Directions for this task: Run through the data and copy out every line that mentions the word "cylinder".
##### Records provided #####
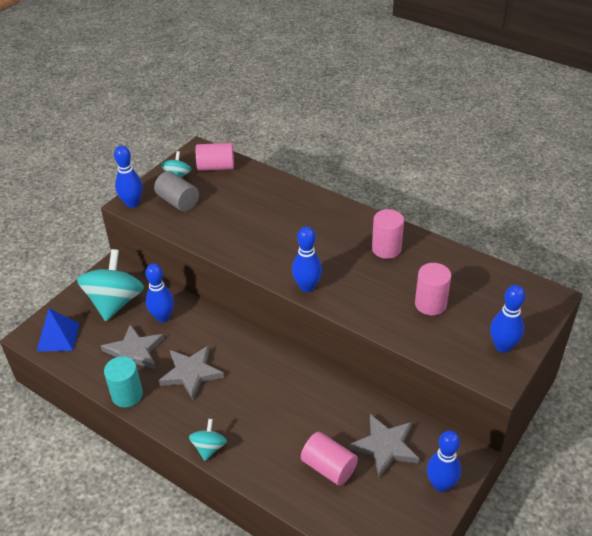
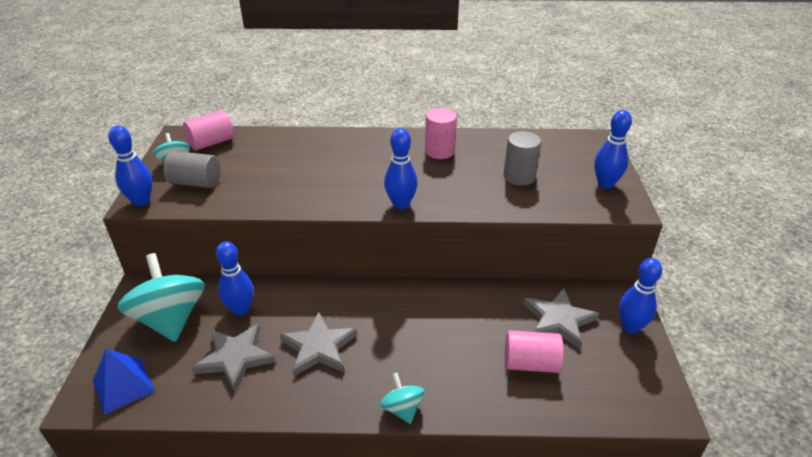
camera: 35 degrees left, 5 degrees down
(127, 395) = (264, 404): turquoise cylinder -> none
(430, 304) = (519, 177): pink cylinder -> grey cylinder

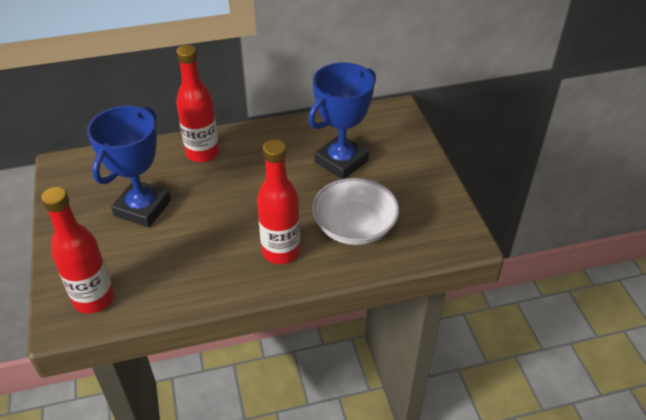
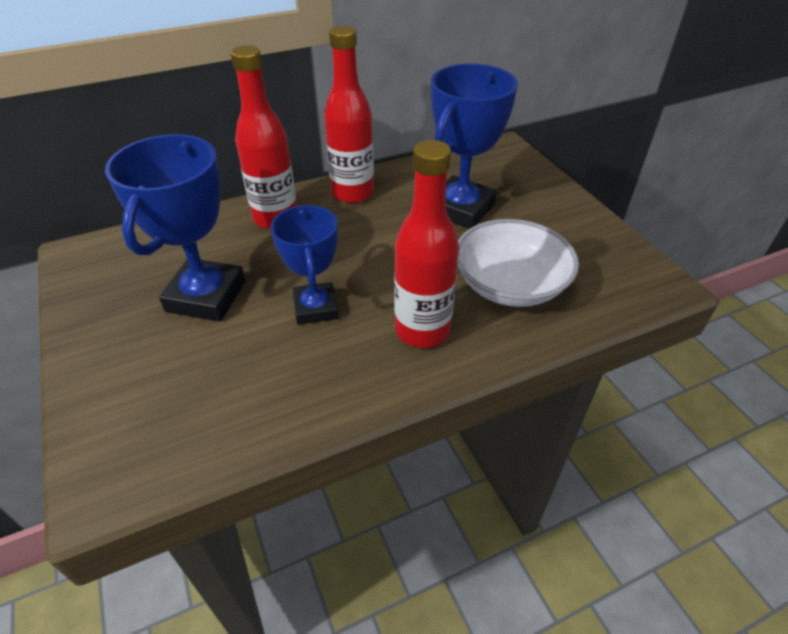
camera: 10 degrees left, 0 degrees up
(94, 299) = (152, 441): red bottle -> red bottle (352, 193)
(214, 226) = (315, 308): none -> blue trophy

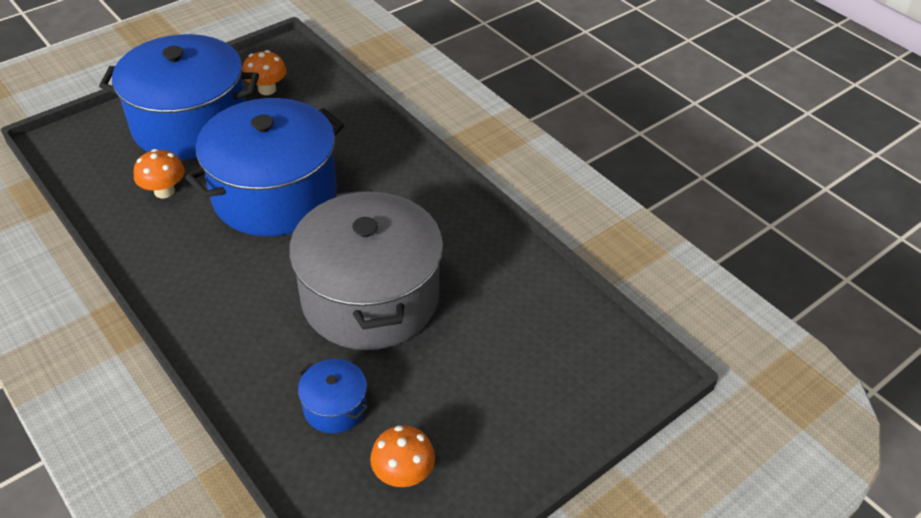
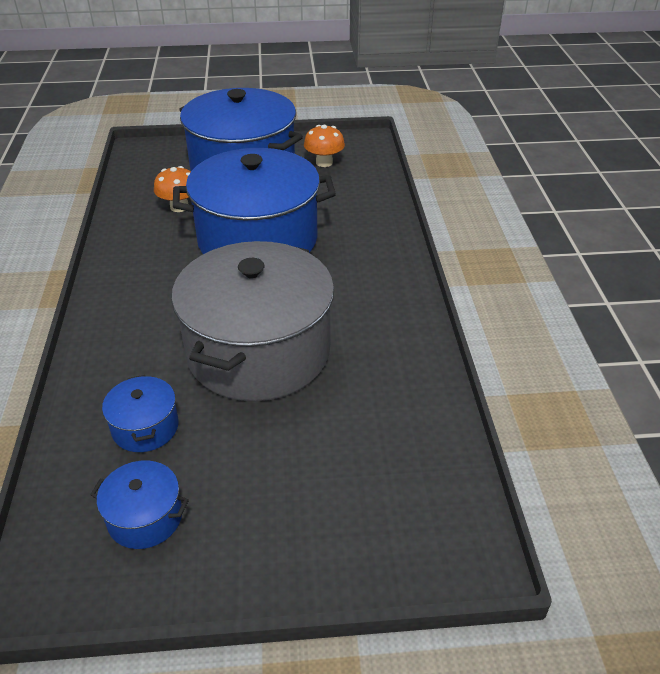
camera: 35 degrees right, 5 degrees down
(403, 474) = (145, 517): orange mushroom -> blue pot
#####
Answer box:
(127, 395) = (264, 404): turquoise cylinder -> none
(430, 304) = (519, 177): pink cylinder -> grey cylinder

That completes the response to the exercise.